• [TRY IT]: Give the data back exactly. Leave out any images.

• [AVAILABLE DATA]:
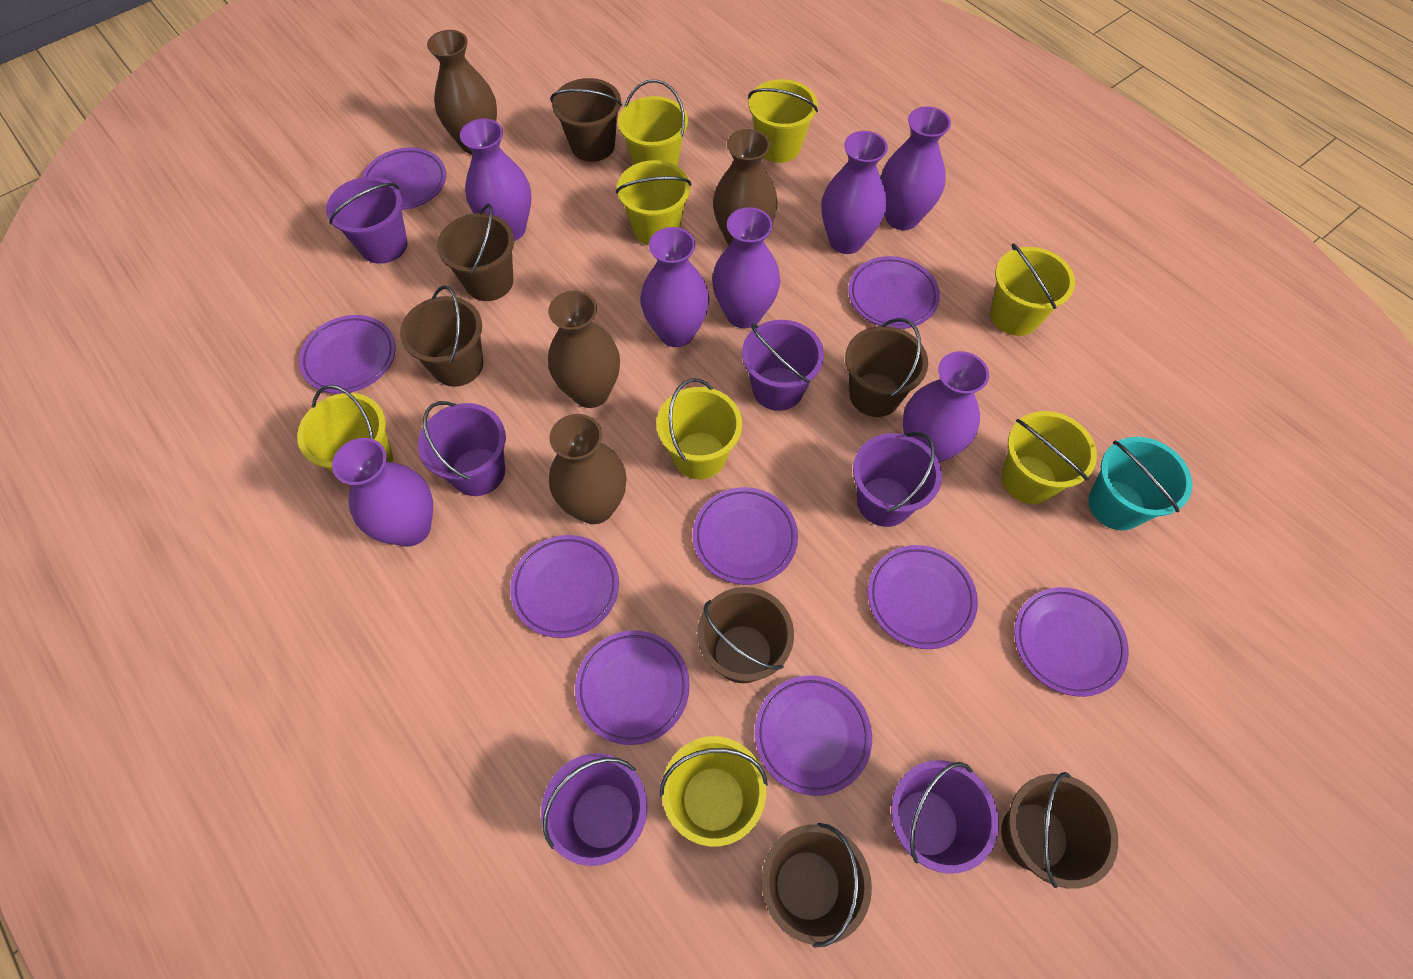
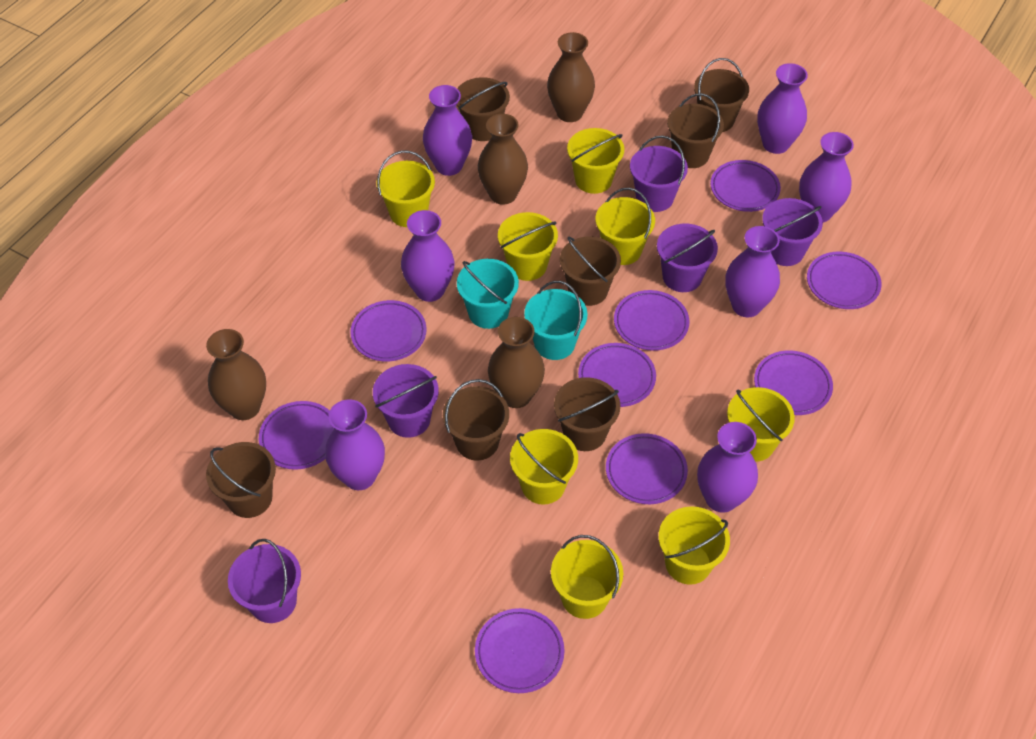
purple bucket: 6 -> 5
turquoise bucket: 1 -> 2

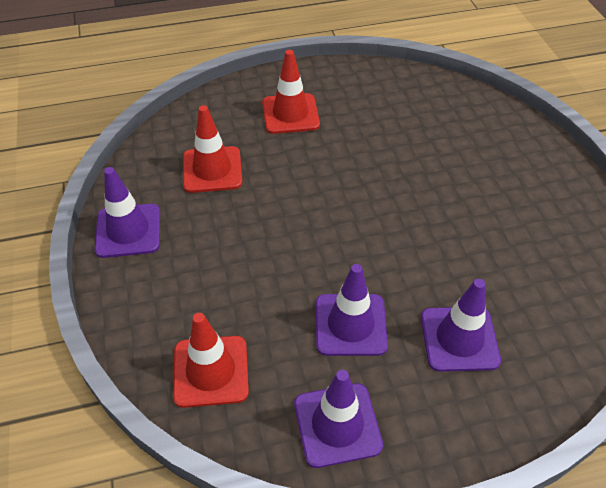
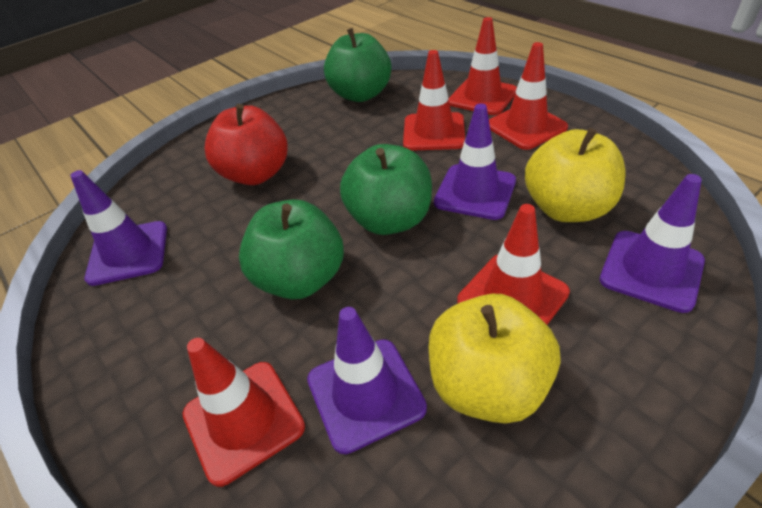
green apple: 0 -> 3
red apple: 0 -> 1
red traffic cone: 3 -> 5
yellow apple: 0 -> 2

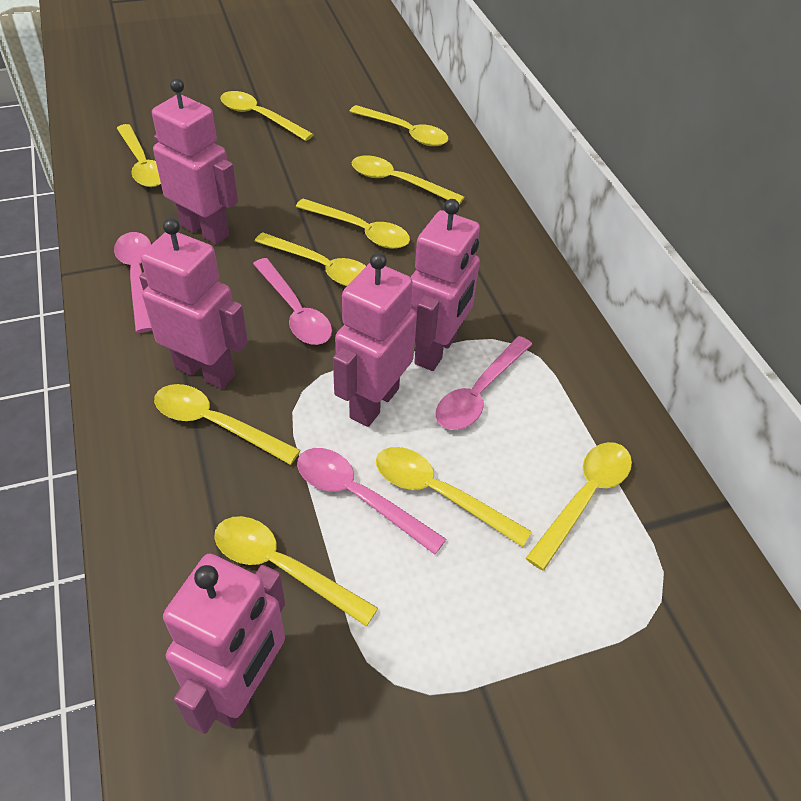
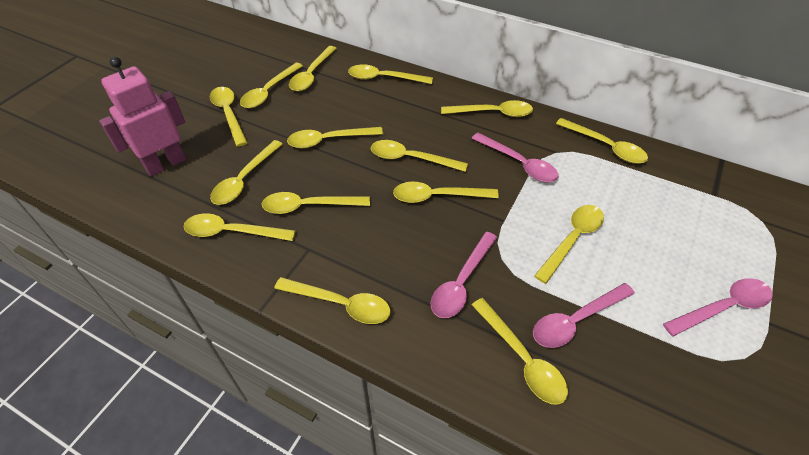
pink robot: 5 -> 1
yellow spoon: 10 -> 15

• [FINISHED TASK]:
purple bucket: 6 -> 5
turquoise bucket: 1 -> 2

green apple: 0 -> 3
red apple: 0 -> 1
red traffic cone: 3 -> 5
yellow apple: 0 -> 2

pink robot: 5 -> 1
yellow spoon: 10 -> 15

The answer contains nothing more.